YOUR OBJECTIVE:
Please set down the data again exactly, minus the pictures.

RECORDS SHOWN:
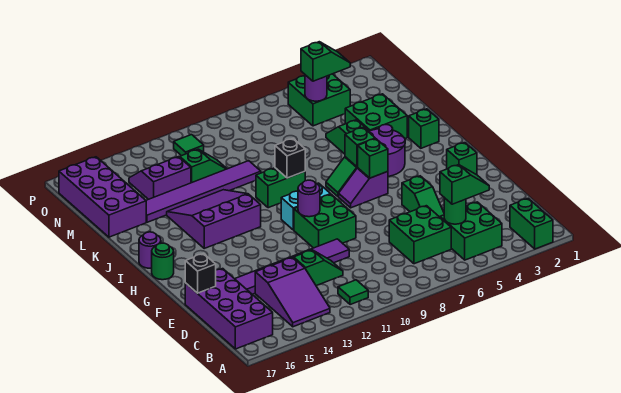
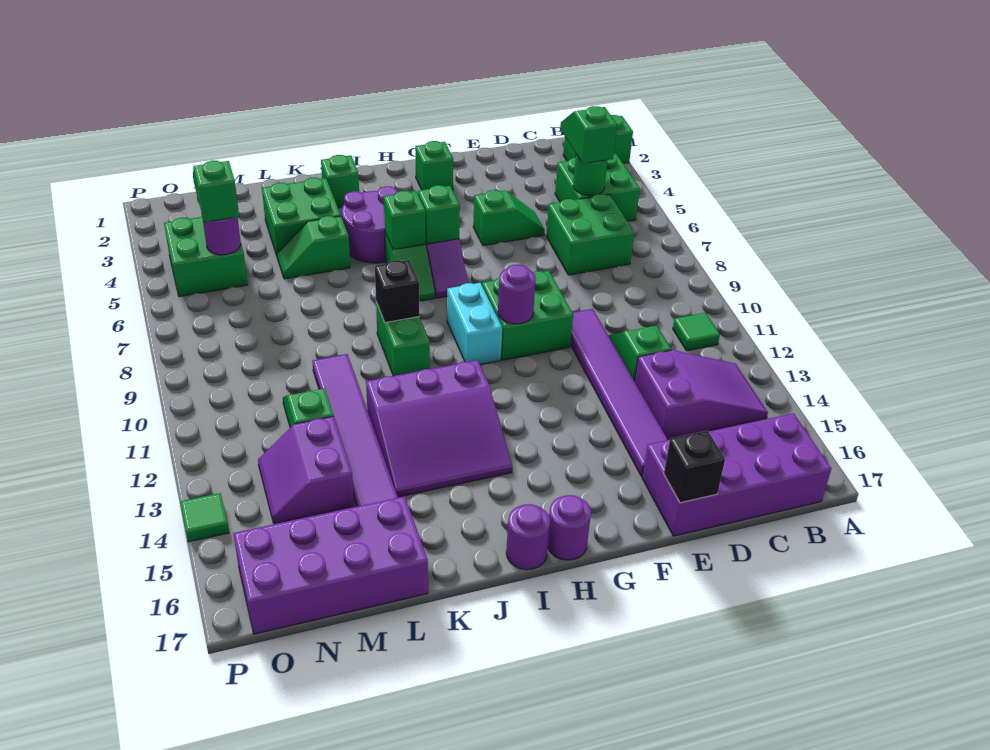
green round brick H17 level 1 -> purple round brick H17 level 1
purple slope I12:K14 level 1 top I -> purple slope I12:K14 level 1 top 12
green tile O11 level 1 -> green tile P14 level 1

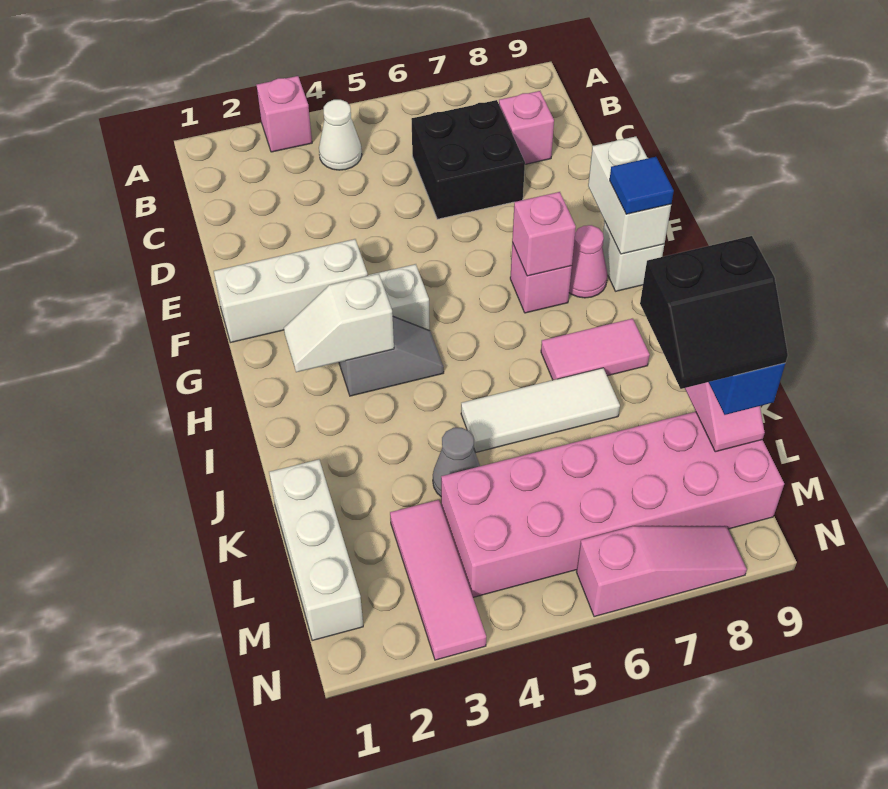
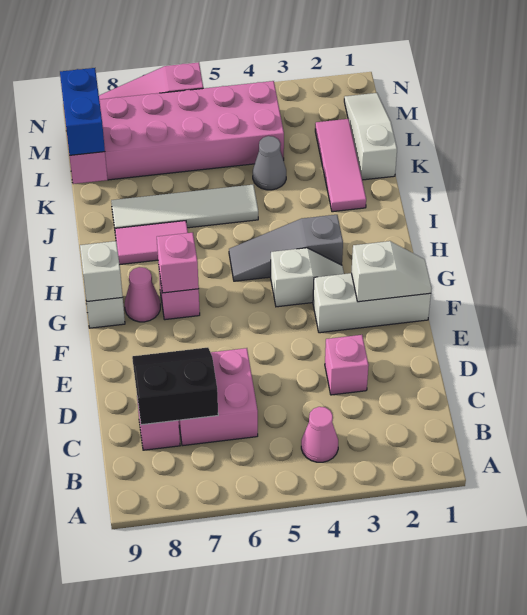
pink brick A3 level 1 -> pink brick D3 level 1
white cone B4 level 1 -> pink cone B4 level 1
black brick C6:D7 level 1 -> pink brick C6:D7 level 1
white brick F9:G9 level 2 -> white brick G9 level 2
blue tile G9 level 3 -> none
white slope H2:H3 level 2 top 3 -> white slope F1:F2 level 2 top 2
grey slope H3:H4 level 1 top 3 -> grey slope H3:H5 level 1 top 3
white tile J5:J7 level 1 -> white tile J5:J8 level 1
white brick K1:M1 level 1 -> white slope K1:M1 level 1 top K
black slope K8:L9 level 4 top K -> black slope C7:D8 level 2 top C
pink tile L3:N3 level 1 -> pink tile J2:L2 level 1

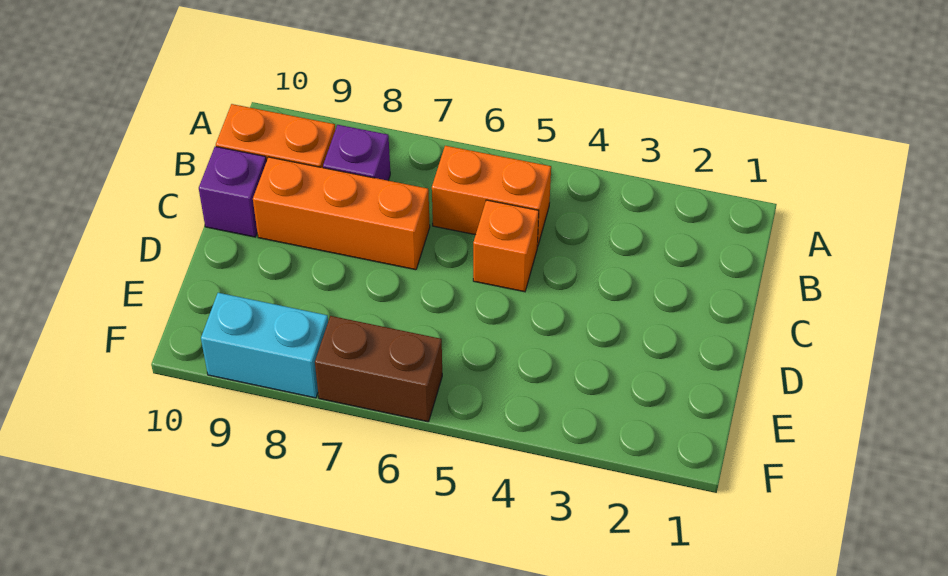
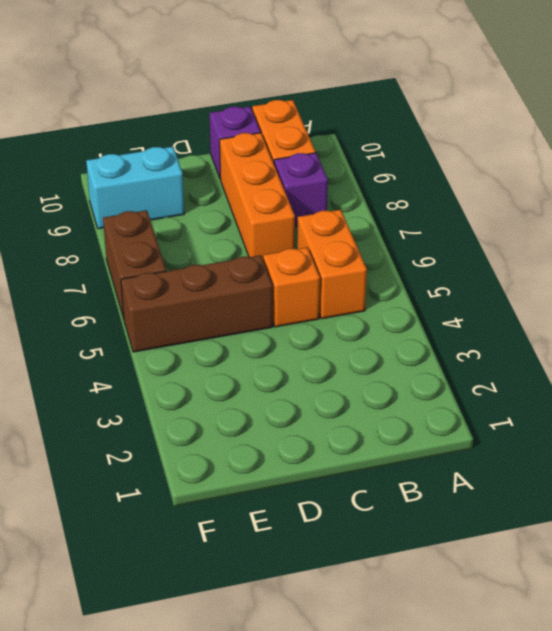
none -> brown brick D5:F5 level 1
cyan brick F8:F9 level 1 -> cyan brick E9:F9 level 1

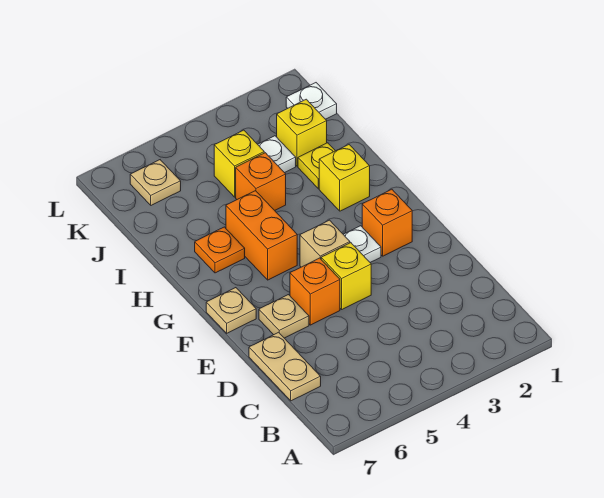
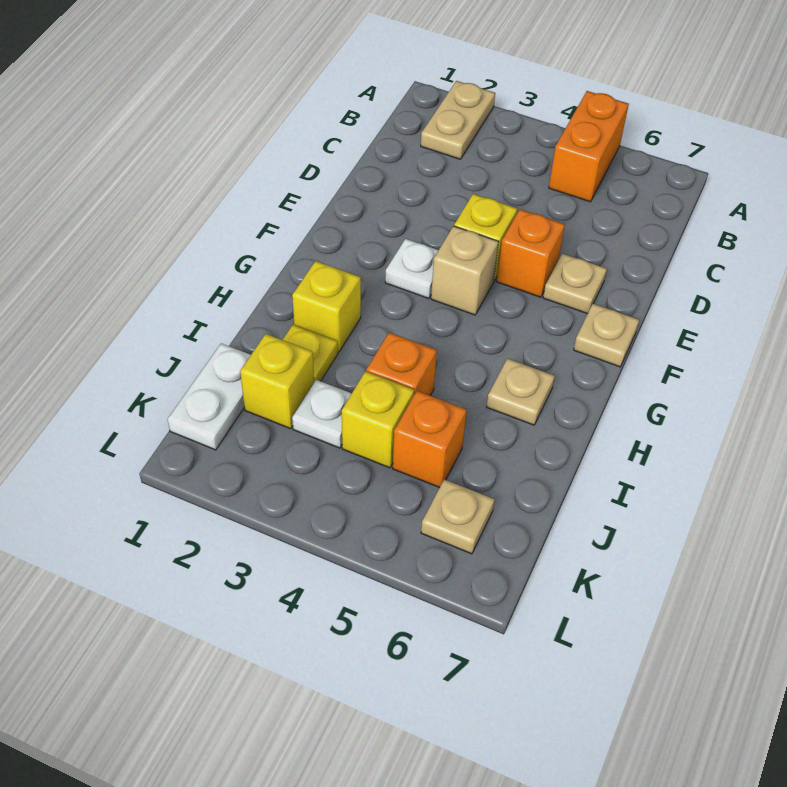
tan plate C7:D7 level 1 -> tan plate A2:B2 level 1
orange brick F2 level 1 -> orange brick J5 level 1
orange brick G5:H5 level 1 -> orange brick A5:B5 level 1
orange plate H6 level 1 -> tan plate H6 level 1
white plate K1 level 1 -> white plate J1:K1 level 1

REPLY TO THE EXERCISE:
green round brick H17 level 1 -> purple round brick H17 level 1
purple slope I12:K14 level 1 top I -> purple slope I12:K14 level 1 top 12
green tile O11 level 1 -> green tile P14 level 1

pink brick A3 level 1 -> pink brick D3 level 1
white cone B4 level 1 -> pink cone B4 level 1
black brick C6:D7 level 1 -> pink brick C6:D7 level 1
white brick F9:G9 level 2 -> white brick G9 level 2
blue tile G9 level 3 -> none
white slope H2:H3 level 2 top 3 -> white slope F1:F2 level 2 top 2
grey slope H3:H4 level 1 top 3 -> grey slope H3:H5 level 1 top 3
white tile J5:J7 level 1 -> white tile J5:J8 level 1
white brick K1:M1 level 1 -> white slope K1:M1 level 1 top K
black slope K8:L9 level 4 top K -> black slope C7:D8 level 2 top C
pink tile L3:N3 level 1 -> pink tile J2:L2 level 1

none -> brown brick D5:F5 level 1
cyan brick F8:F9 level 1 -> cyan brick E9:F9 level 1

tan plate C7:D7 level 1 -> tan plate A2:B2 level 1
orange brick F2 level 1 -> orange brick J5 level 1
orange brick G5:H5 level 1 -> orange brick A5:B5 level 1
orange plate H6 level 1 -> tan plate H6 level 1
white plate K1 level 1 -> white plate J1:K1 level 1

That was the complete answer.